**YOUR TASK**
Line by line, repeat the material below exactly and leave the images out.

*****

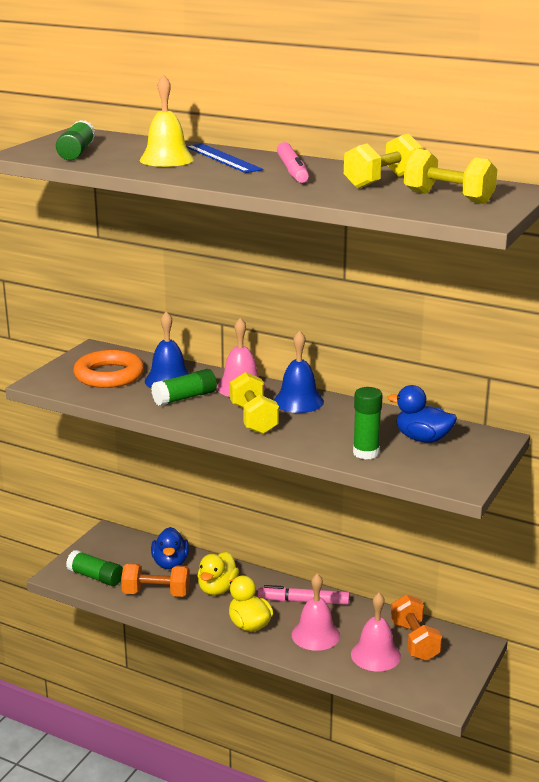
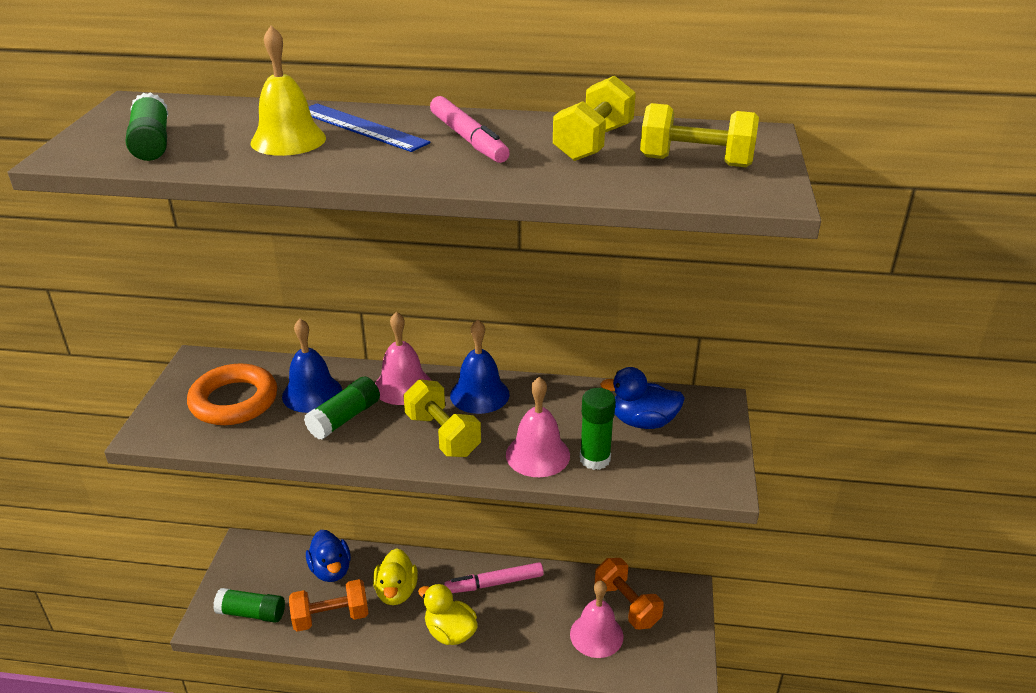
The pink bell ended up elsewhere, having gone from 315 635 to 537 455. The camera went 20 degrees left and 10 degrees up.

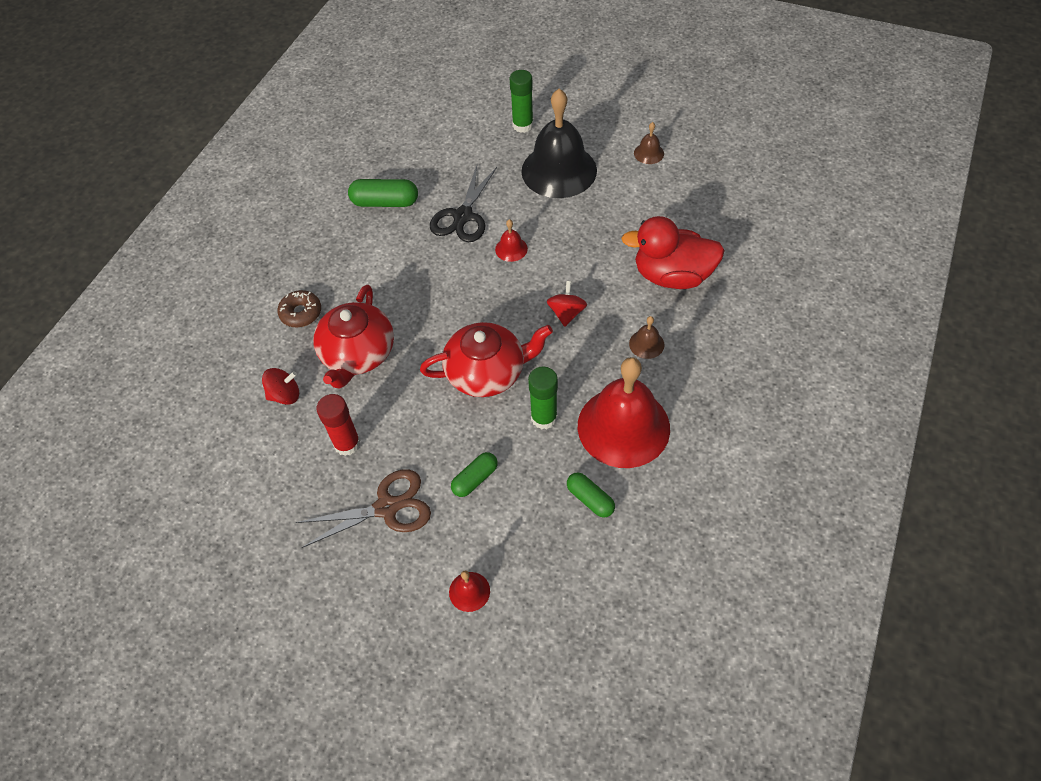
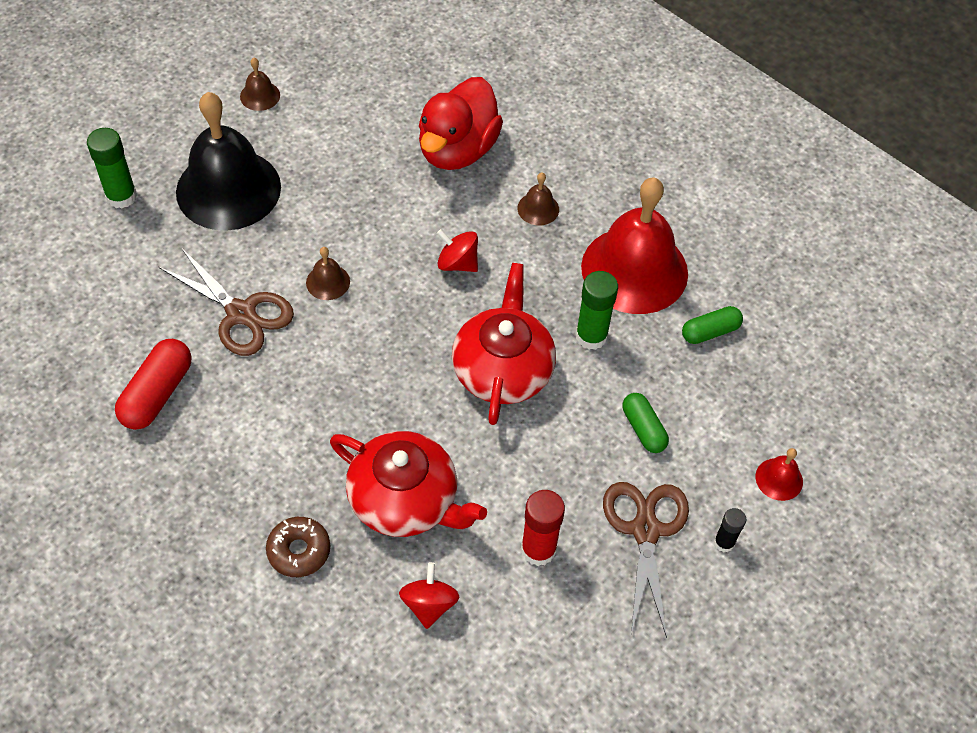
What was the black scissors at 463 216 turned into the brown scissors at 241 313. What was the green capsule at 385 202 turned into the red capsule at 157 394. What was the red bell at 511 249 turned into the brown bell at 328 282. The second view gained the black glue stick at 724 542. The camera went 75 degrees left and 0 degrees up.

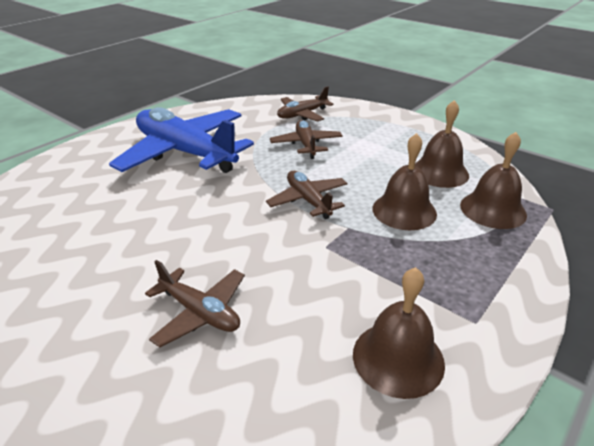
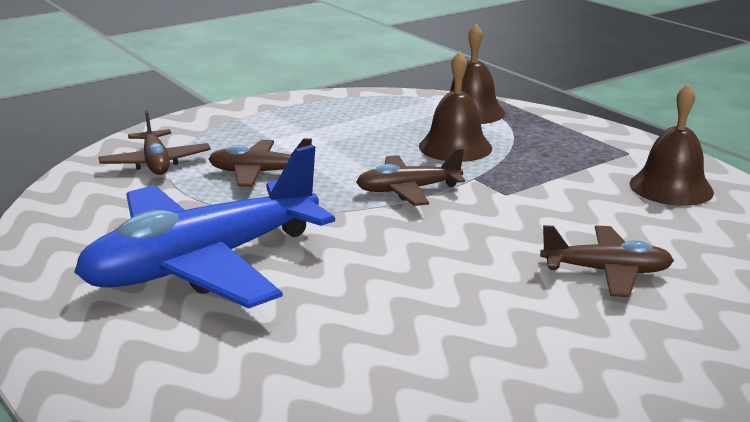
The second view lost the brown bell at 439 172. The brown plane at 200 312 ended up facing another way, 45 degrees clockwise from before. The camera went 75 degrees left and 10 degrees down.

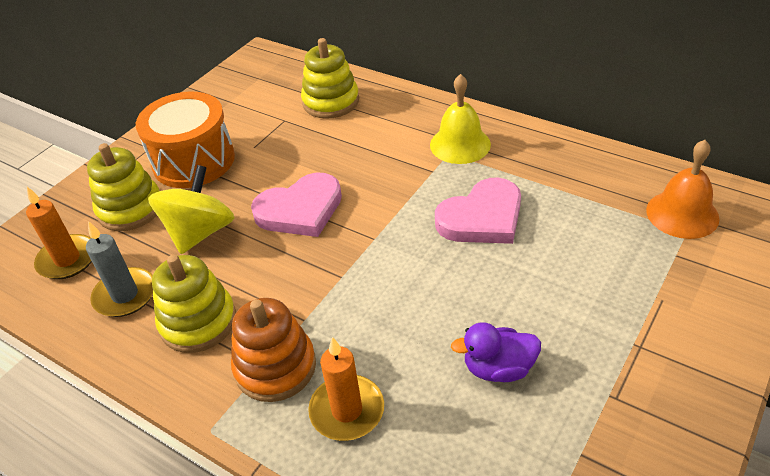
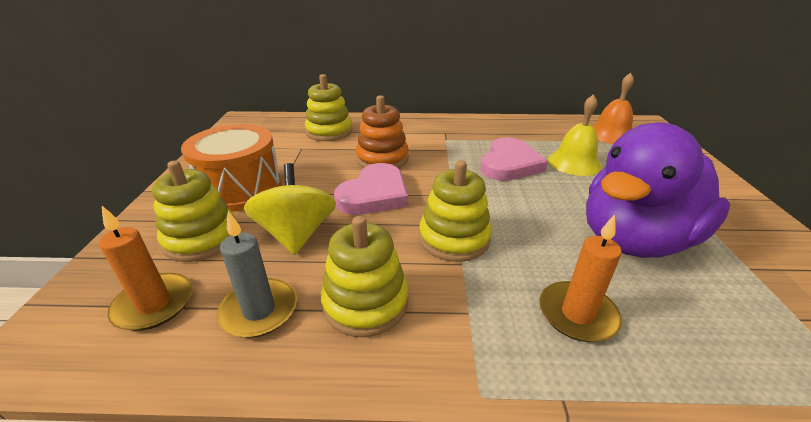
The yellow bell ended up elsewhere, having gone from 460 144 to 574 162. The orange stacking toy ended up elsewhere, having gone from 275 367 to 382 159. The size of the purple duck at 498 368 changed by a factor of 2.30. The second view gained the yellow stacking toy at 454 238. The camera went 35 degrees left and 10 degrees down.

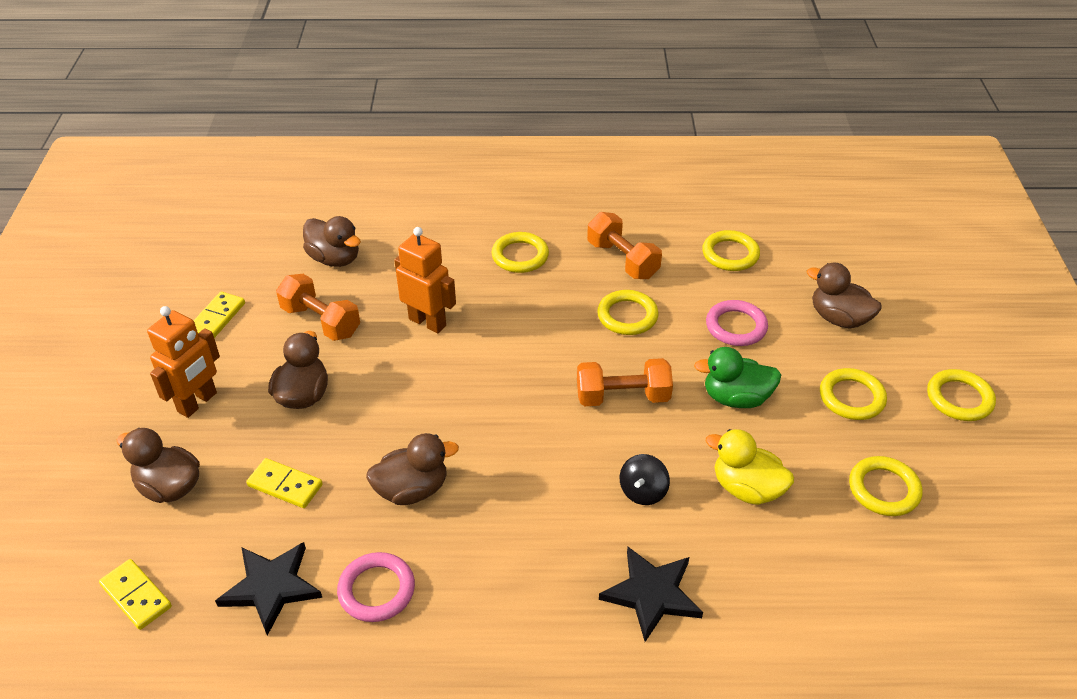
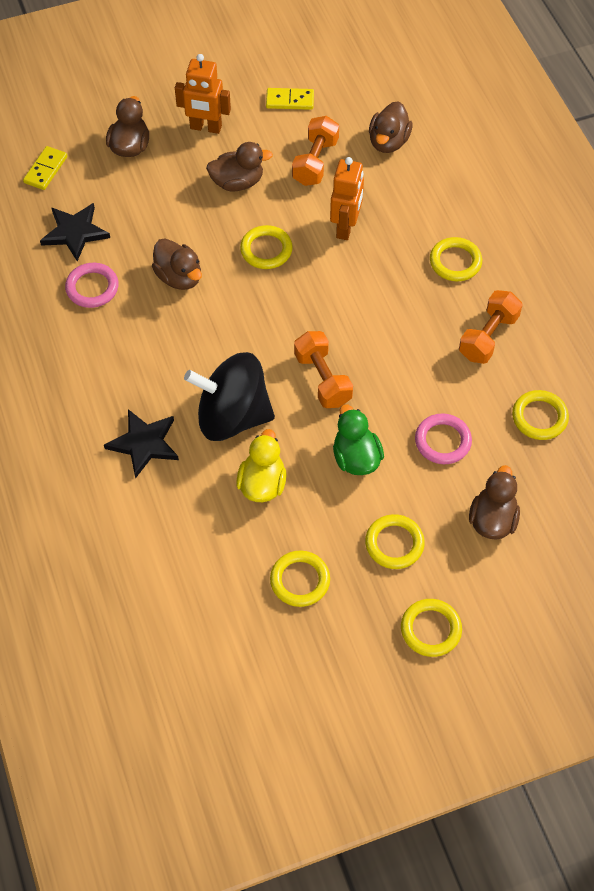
The yellow ring ended up elsewhere, having gone from 627 316 to 266 250. The size of the black spinning top at 643 491 changed by a factor of 2.34. The second view lost the yellow domino at 285 485. The camera went 70 degrees right and 15 degrees up.

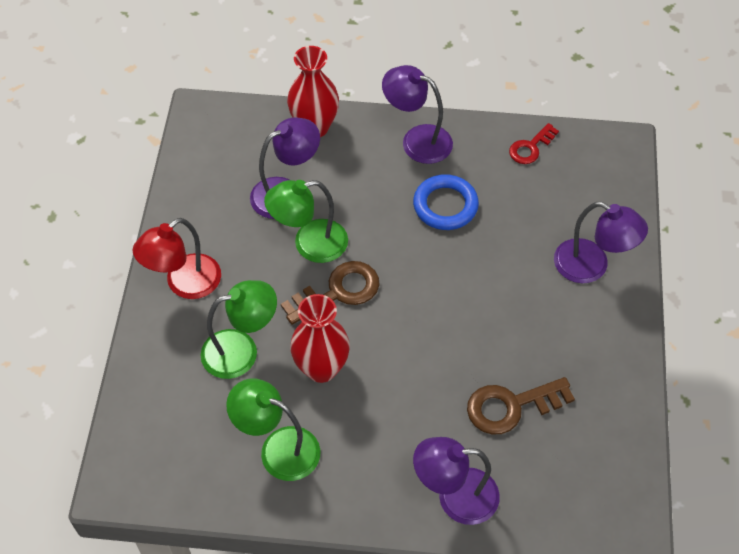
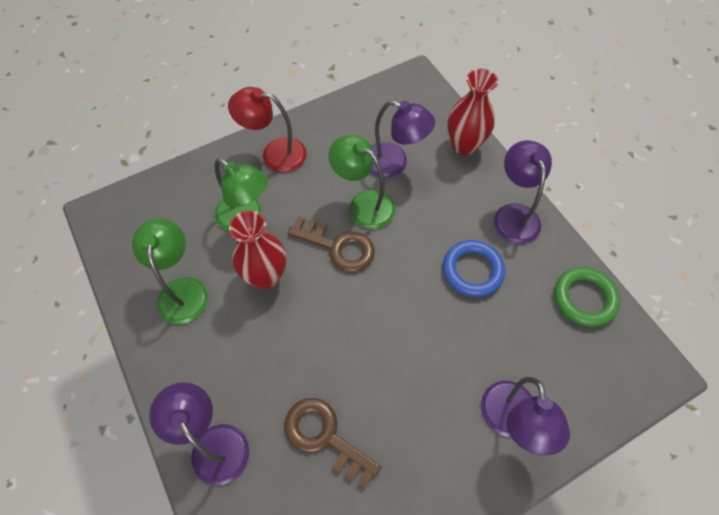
Where the red key stood at 530 147, the green ring came to stand at 584 298. The camera went 55 degrees right and 5 degrees up.

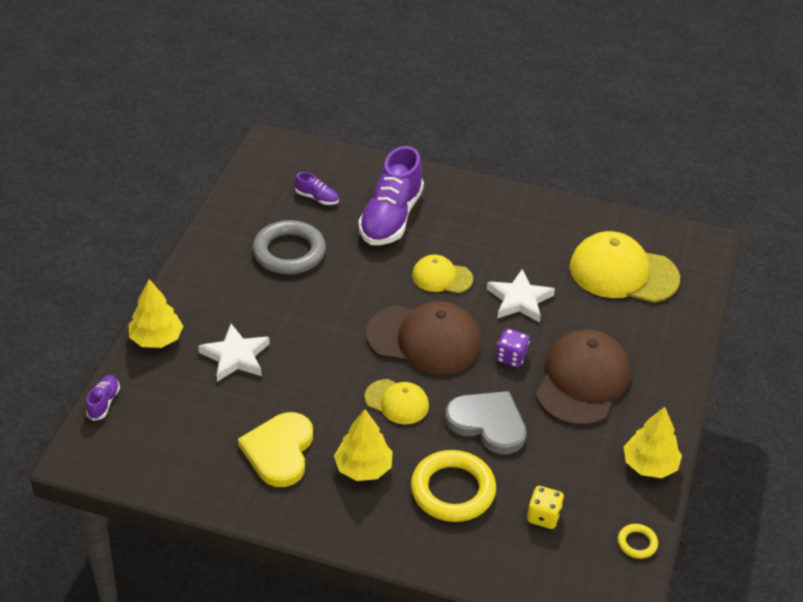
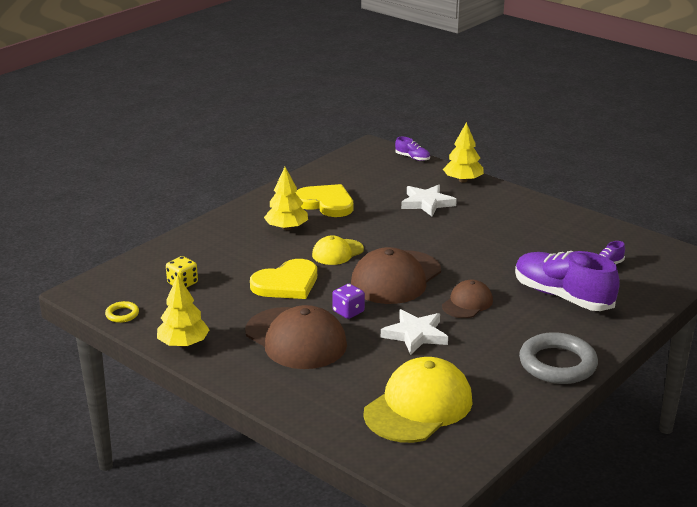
The grey ring ended up elsewhere, having gone from 289 252 to 557 364. What was the yellow cap at 442 277 turned into the brown cap at 467 303. What was the grey heart at 488 423 turned into the yellow heart at 286 283. The second view lost the yellow ring at 452 490. The camera went 115 degrees right and 15 degrees down.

*****

**RESPONSE FOR THIS EXERCISE**
The pink bell ended up elsewhere, having gone from 315 635 to 537 455. The camera went 20 degrees left and 10 degrees up.

What was the black scissors at 463 216 turned into the brown scissors at 241 313. What was the green capsule at 385 202 turned into the red capsule at 157 394. What was the red bell at 511 249 turned into the brown bell at 328 282. The second view gained the black glue stick at 724 542. The camera went 75 degrees left and 0 degrees up.

The second view lost the brown bell at 439 172. The brown plane at 200 312 ended up facing another way, 45 degrees clockwise from before. The camera went 75 degrees left and 10 degrees down.

The yellow bell ended up elsewhere, having gone from 460 144 to 574 162. The orange stacking toy ended up elsewhere, having gone from 275 367 to 382 159. The size of the purple duck at 498 368 changed by a factor of 2.30. The second view gained the yellow stacking toy at 454 238. The camera went 35 degrees left and 10 degrees down.

The yellow ring ended up elsewhere, having gone from 627 316 to 266 250. The size of the black spinning top at 643 491 changed by a factor of 2.34. The second view lost the yellow domino at 285 485. The camera went 70 degrees right and 15 degrees up.

Where the red key stood at 530 147, the green ring came to stand at 584 298. The camera went 55 degrees right and 5 degrees up.

The grey ring ended up elsewhere, having gone from 289 252 to 557 364. What was the yellow cap at 442 277 turned into the brown cap at 467 303. What was the grey heart at 488 423 turned into the yellow heart at 286 283. The second view lost the yellow ring at 452 490. The camera went 115 degrees right and 15 degrees down.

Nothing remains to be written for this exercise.